%%

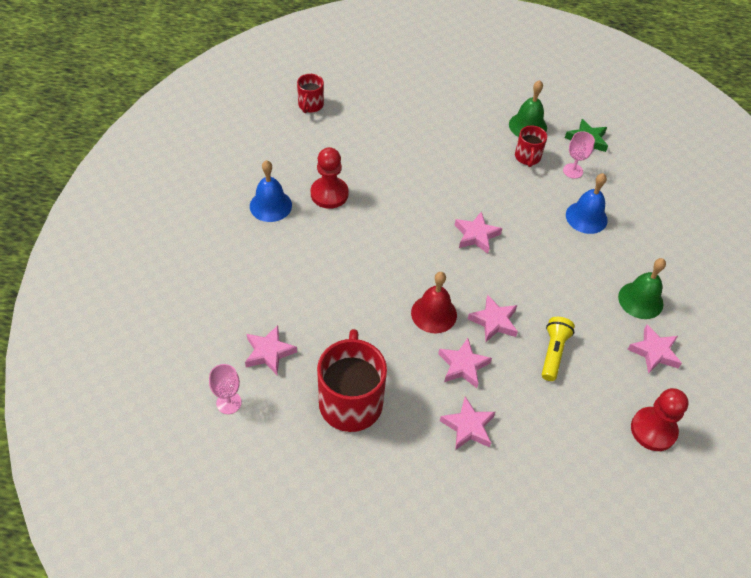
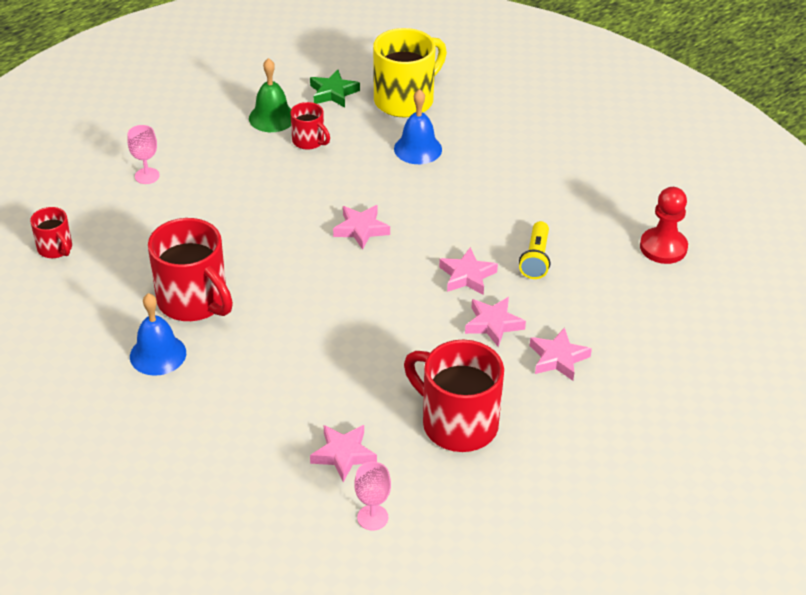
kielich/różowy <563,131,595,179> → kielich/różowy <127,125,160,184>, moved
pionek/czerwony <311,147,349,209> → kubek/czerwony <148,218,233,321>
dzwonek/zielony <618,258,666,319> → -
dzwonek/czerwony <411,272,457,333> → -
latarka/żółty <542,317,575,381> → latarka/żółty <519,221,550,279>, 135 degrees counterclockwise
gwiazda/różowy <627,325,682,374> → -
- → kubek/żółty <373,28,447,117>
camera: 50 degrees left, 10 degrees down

%%

What the task requires:
Search the entries above for lines containing the word "degrees", and copy each one.

Answer box:
latarka/żółty <542,317,575,381> → latarka/żółty <519,221,550,279>, 135 degrees counterclockwise
camera: 50 degrees left, 10 degrees down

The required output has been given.